# Assignment
A word-for-word copy of all entries is required, without images.

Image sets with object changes
_ _ _ _ _

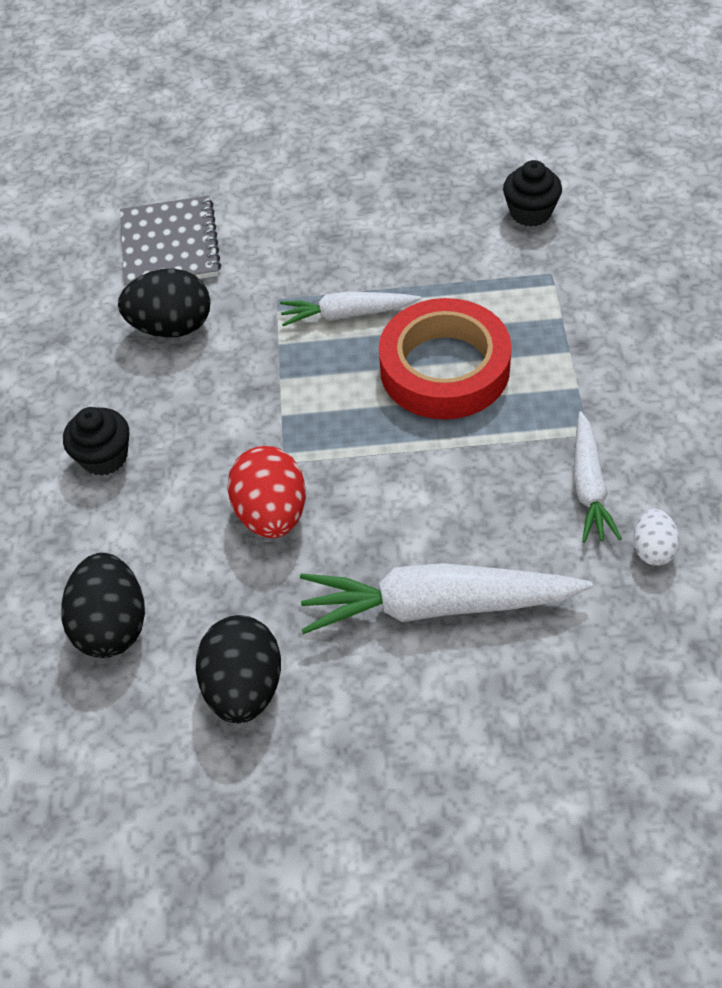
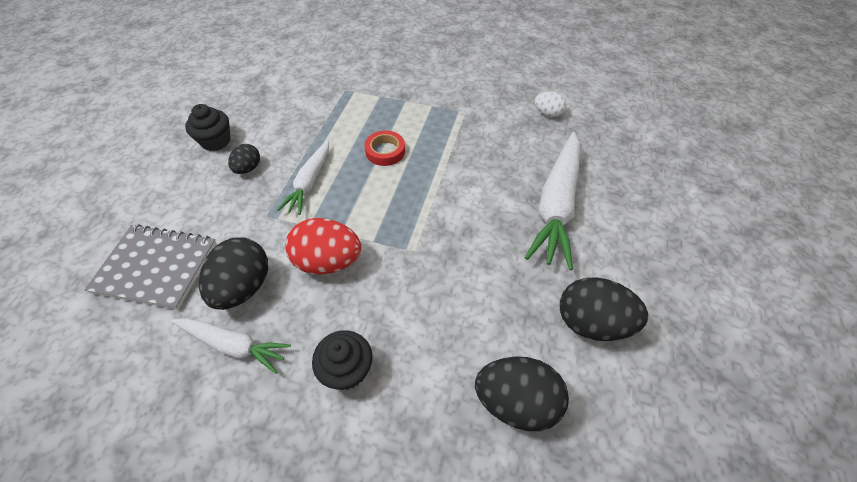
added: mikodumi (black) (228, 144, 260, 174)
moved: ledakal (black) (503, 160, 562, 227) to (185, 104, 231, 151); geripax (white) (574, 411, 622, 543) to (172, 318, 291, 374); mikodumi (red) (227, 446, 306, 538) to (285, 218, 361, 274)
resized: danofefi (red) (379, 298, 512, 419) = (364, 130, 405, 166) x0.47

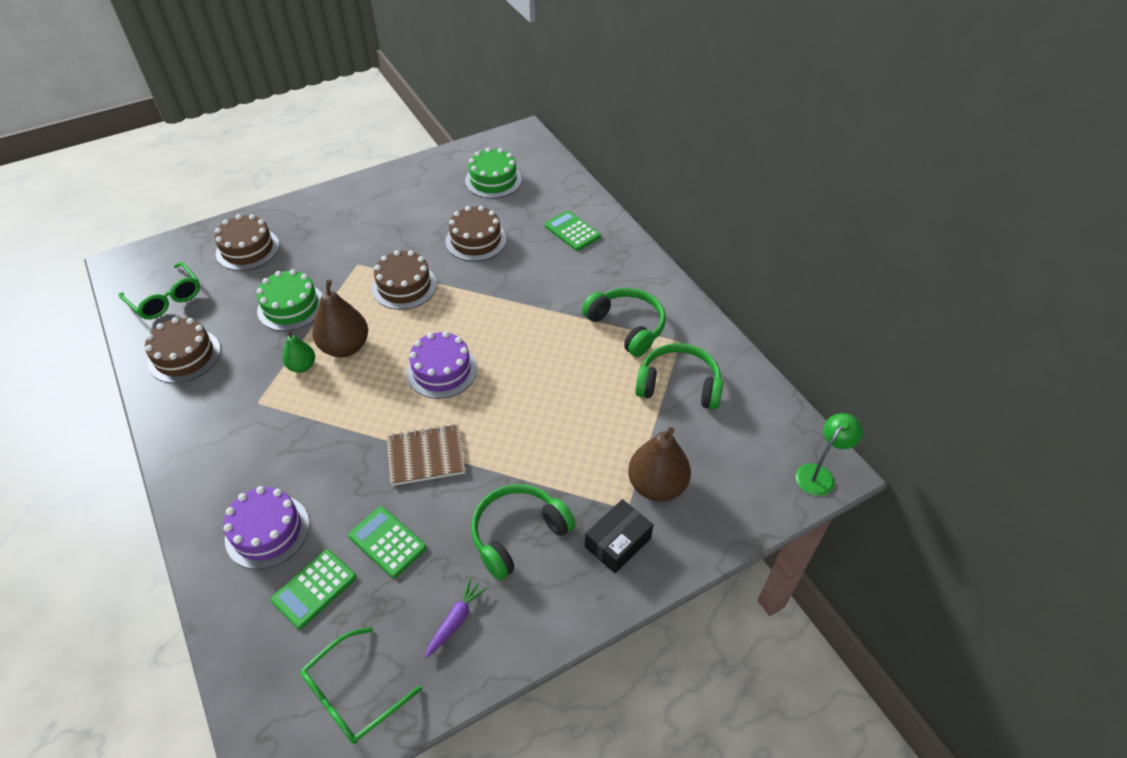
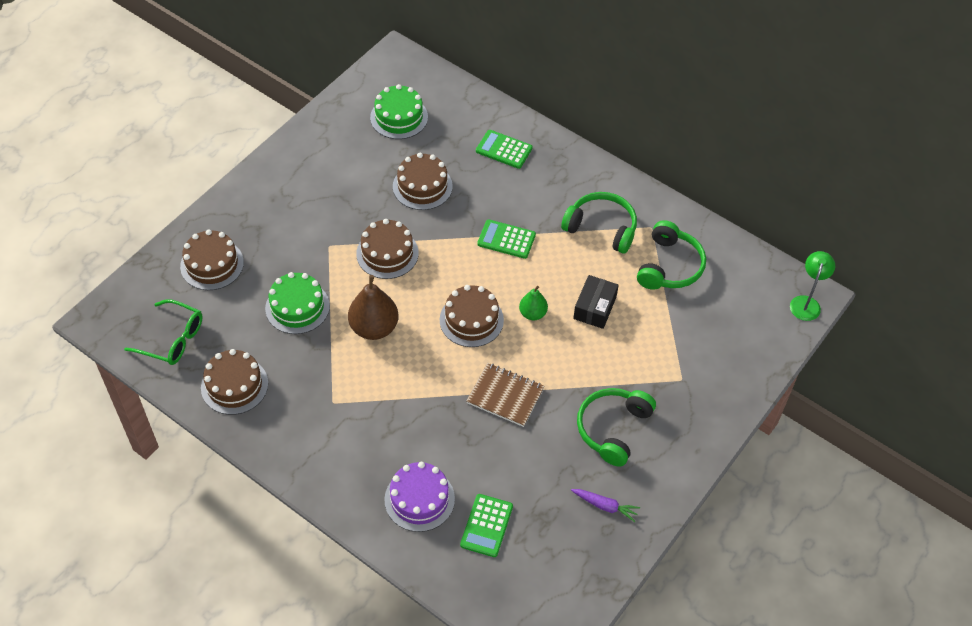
removed: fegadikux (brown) (628, 427, 691, 501); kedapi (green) (300, 627, 422, 744)
moved: fegadikux (green) (282, 331, 315, 373) to (519, 286, 548, 320); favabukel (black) (585, 499, 653, 573) to (573, 275, 619, 329); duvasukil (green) (348, 507, 426, 578) to (477, 219, 536, 259)
recoloured: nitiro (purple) (406, 331, 477, 399) to nitiro (brown) (440, 285, 504, 347)
turned: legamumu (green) (635, 343, 723, 410) = (637, 220, 706, 290) 120 degrees clockwise; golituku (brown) (387, 424, 465, 486) = (466, 363, 544, 427) 60 degrees clockwise; geripax (purple) (425, 578, 487, 658) = (571, 489, 640, 522) 105 degrees clockwise

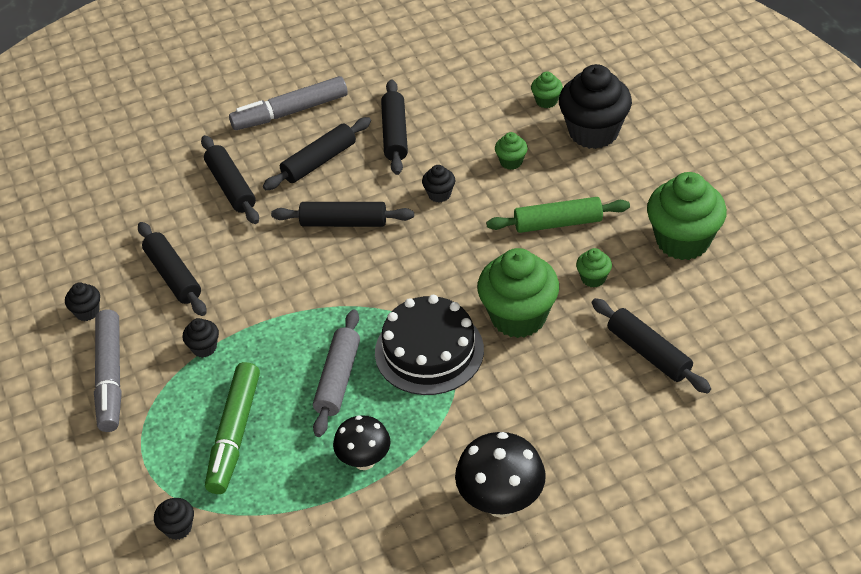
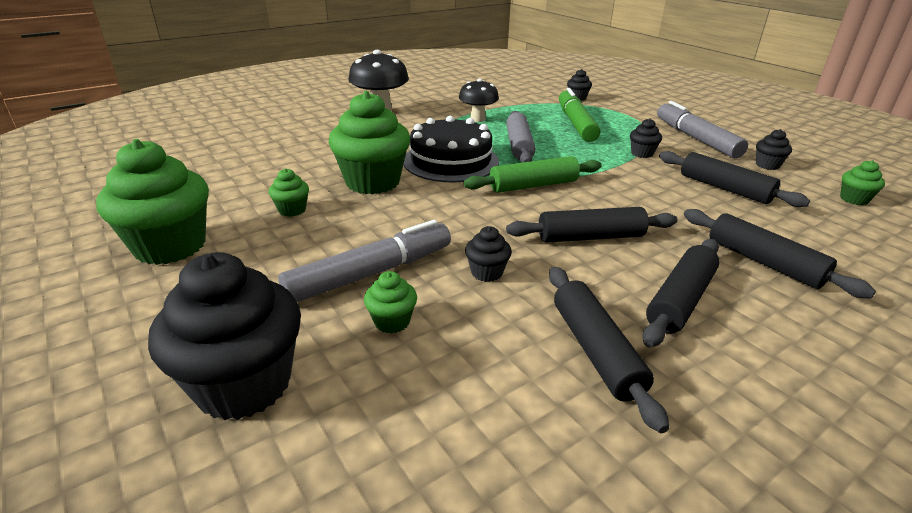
removed: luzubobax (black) (592, 298, 711, 393)
moved: ledakal (green) (531, 72, 563, 108) to (840, 160, 885, 205); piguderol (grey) (229, 76, 348, 130) to (278, 220, 451, 302); luzubobax (green) (486, 197, 630, 233) to (463, 156, 602, 193)

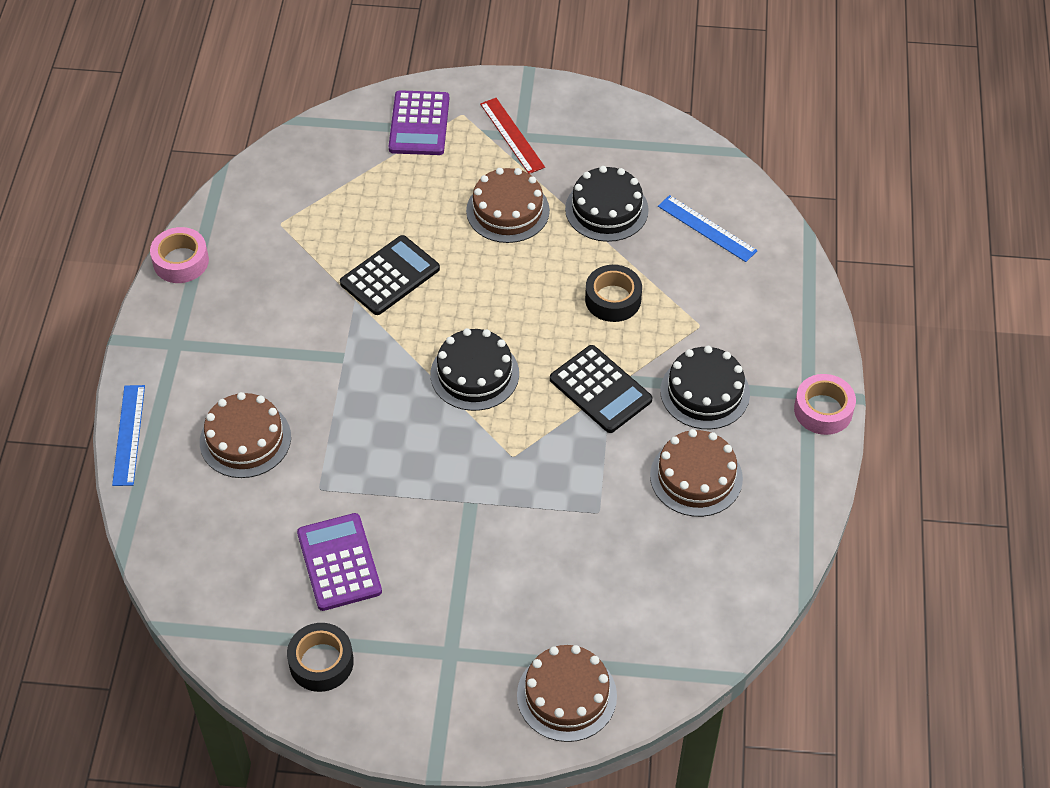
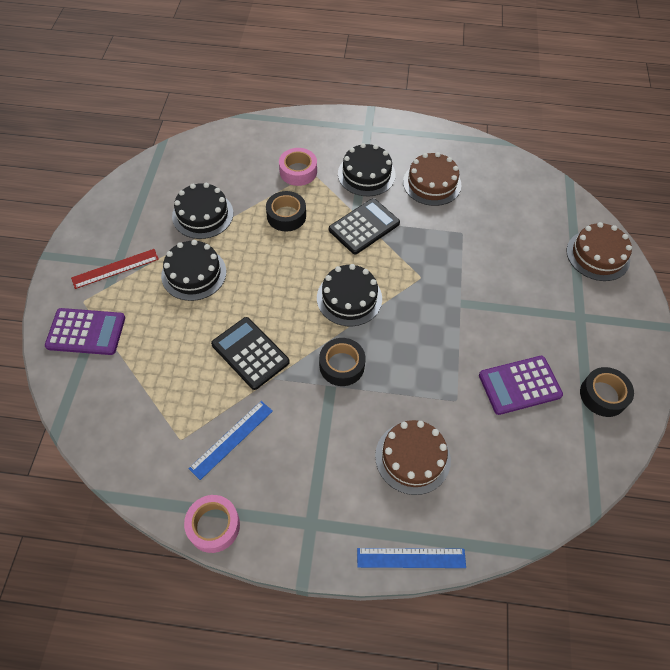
added: danofefi (black) (319, 338, 366, 386)
moved: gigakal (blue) (658, 195, 758, 262) to (188, 401, 273, 480); danofefi (pink) (794, 374, 856, 435) to (279, 148, 317, 186)
recoloured: nitiro (brown) (466, 168, 550, 243) to nitiro (black) (161, 240, 226, 301)

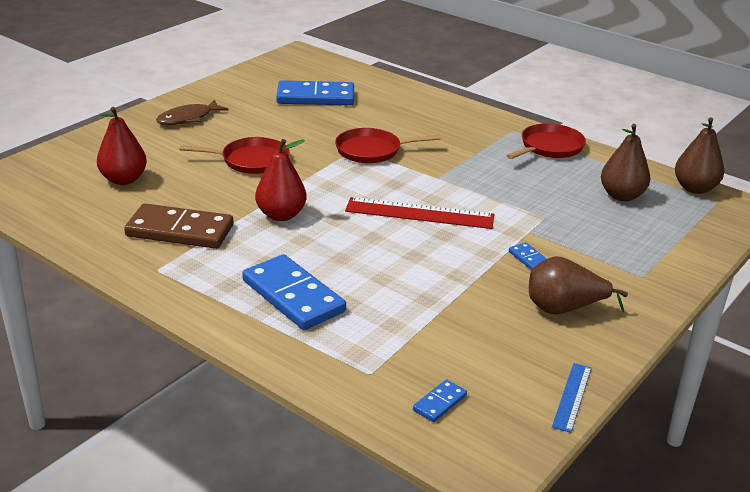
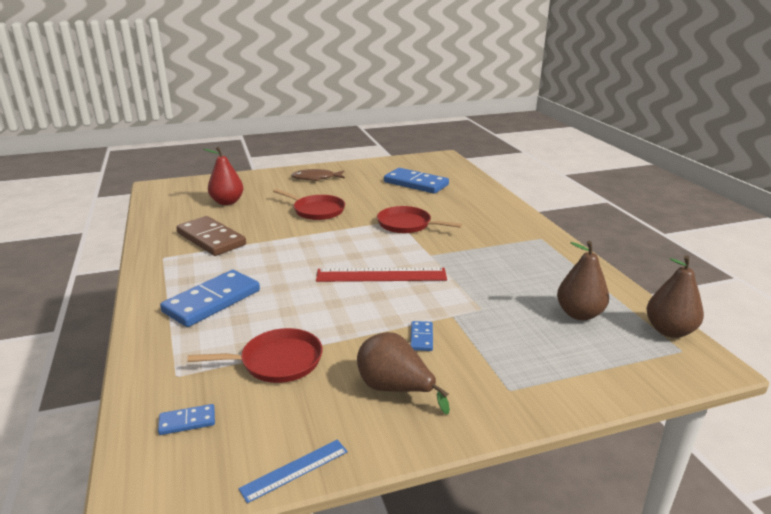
removed: fegadikux (red) (255, 139, 307, 221)
moved: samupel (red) (506, 123, 586, 159) to (187, 328, 323, 383)
turned: gigakal (red) (345, 197, 495, 229) = (316, 267, 447, 282) 45 degrees counterclockwise; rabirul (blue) (242, 254, 346, 330) = (160, 270, 260, 327) 45 degrees clockwise

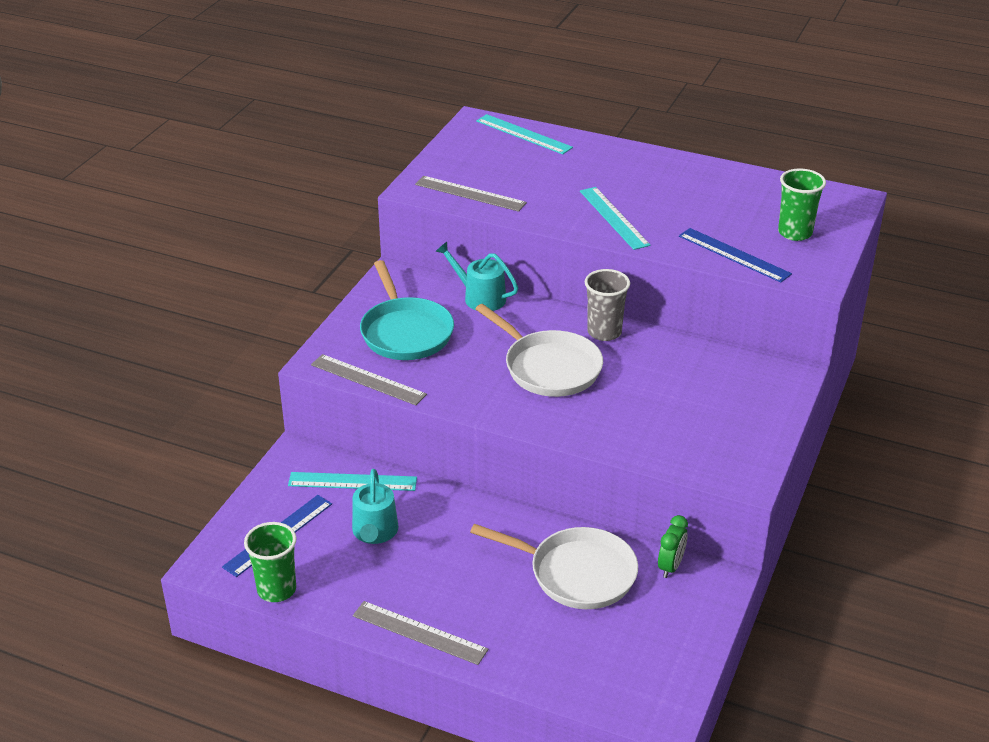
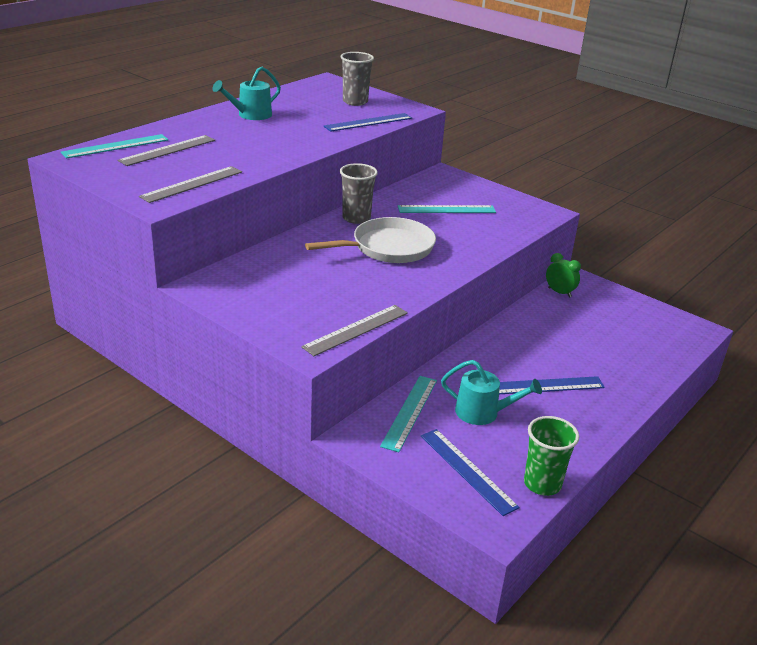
removed: samupel (turquoise) (360, 260, 454, 360); samupel (white) (470, 524, 638, 609)
added: gigakal (blue) (499, 376, 605, 394)
moved: gigakal (turquoise) (580, 187, 651, 250) to (398, 205, 496, 213); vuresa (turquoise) (436, 242, 518, 311) to (212, 66, 281, 120); gigakal (grey) (353, 601, 488, 665) to (118, 135, 215, 166)
recoloured: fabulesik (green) (778, 168, 826, 241) to fabulesik (grey) (340, 52, 374, 106)

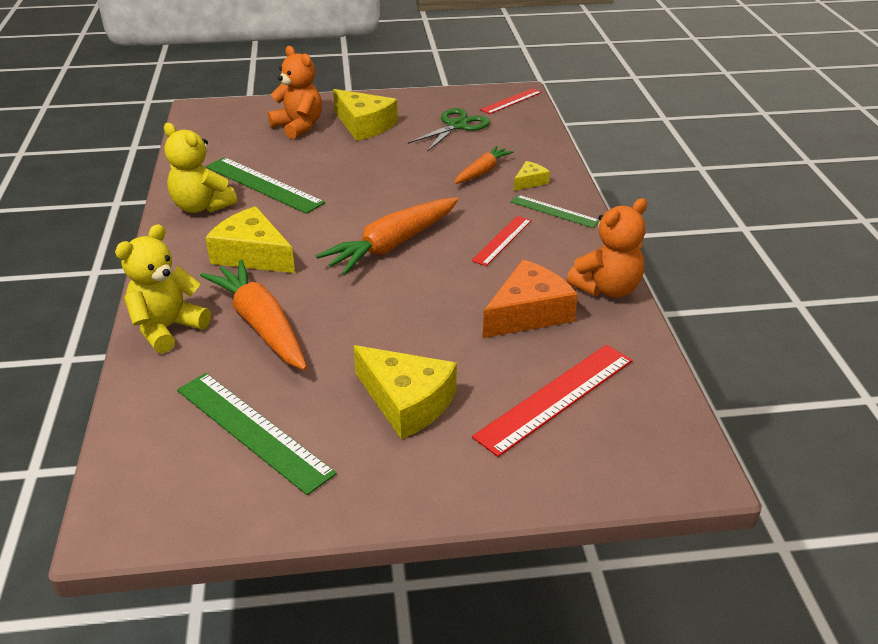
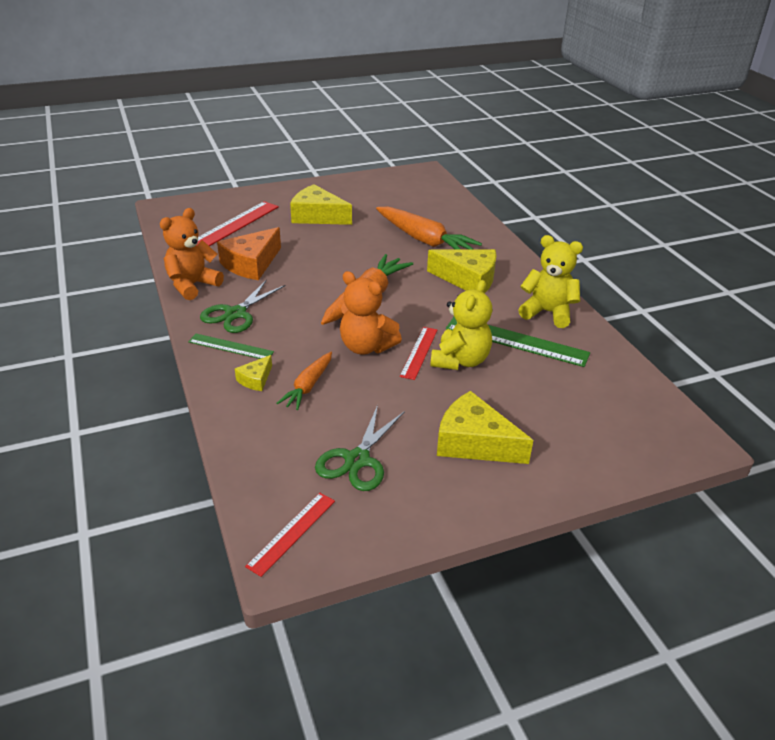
removed: gigakal (green) (177, 373, 337, 495)
added: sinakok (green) (200, 279, 286, 333)
moved: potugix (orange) (268, 46, 322, 139) to (340, 271, 402, 355); gigakal (red) (471, 216, 531, 266) to (400, 327, 437, 380); potugix (yellow) (115, 224, 211, 353) to (430, 280, 492, 370)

_ _ _ _ _

# Expected answer
added: mikodumi (black) (228, 144, 260, 174)
moved: ledakal (black) (503, 160, 562, 227) to (185, 104, 231, 151); geripax (white) (574, 411, 622, 543) to (172, 318, 291, 374); mikodumi (red) (227, 446, 306, 538) to (285, 218, 361, 274)
resized: danofefi (red) (379, 298, 512, 419) = (364, 130, 405, 166) x0.47

removed: fegadikux (brown) (628, 427, 691, 501); kedapi (green) (300, 627, 422, 744)
moved: fegadikux (green) (282, 331, 315, 373) to (519, 286, 548, 320); favabukel (black) (585, 499, 653, 573) to (573, 275, 619, 329); duvasukil (green) (348, 507, 426, 578) to (477, 219, 536, 259)
recoloured: nitiro (purple) (406, 331, 477, 399) to nitiro (brown) (440, 285, 504, 347)
turned: legamumu (green) (635, 343, 723, 410) = (637, 220, 706, 290) 120 degrees clockwise; golituku (brown) (387, 424, 465, 486) = (466, 363, 544, 427) 60 degrees clockwise; geripax (purple) (425, 578, 487, 658) = (571, 489, 640, 522) 105 degrees clockwise

removed: luzubobax (black) (592, 298, 711, 393)
moved: ledakal (green) (531, 72, 563, 108) to (840, 160, 885, 205); piguderol (grey) (229, 76, 348, 130) to (278, 220, 451, 302); luzubobax (green) (486, 197, 630, 233) to (463, 156, 602, 193)

added: danofefi (black) (319, 338, 366, 386)
moved: gigakal (blue) (658, 195, 758, 262) to (188, 401, 273, 480); danofefi (pink) (794, 374, 856, 435) to (279, 148, 317, 186)
recoloured: nitiro (brown) (466, 168, 550, 243) to nitiro (black) (161, 240, 226, 301)

removed: fegadikux (red) (255, 139, 307, 221)
moved: samupel (red) (506, 123, 586, 159) to (187, 328, 323, 383)
turned: gigakal (red) (345, 197, 495, 229) = (316, 267, 447, 282) 45 degrees counterclockwise; rabirul (blue) (242, 254, 346, 330) = (160, 270, 260, 327) 45 degrees clockwise

removed: samupel (turquoise) (360, 260, 454, 360); samupel (white) (470, 524, 638, 609)
added: gigakal (blue) (499, 376, 605, 394)
moved: gigakal (turquoise) (580, 187, 651, 250) to (398, 205, 496, 213); vuresa (turquoise) (436, 242, 518, 311) to (212, 66, 281, 120); gigakal (grey) (353, 601, 488, 665) to (118, 135, 215, 166)
recoloured: fabulesik (green) (778, 168, 826, 241) to fabulesik (grey) (340, 52, 374, 106)

removed: gigakal (green) (177, 373, 337, 495)
added: sinakok (green) (200, 279, 286, 333)
moved: potugix (orange) (268, 46, 322, 139) to (340, 271, 402, 355); gigakal (red) (471, 216, 531, 266) to (400, 327, 437, 380); potugix (yellow) (115, 224, 211, 353) to (430, 280, 492, 370)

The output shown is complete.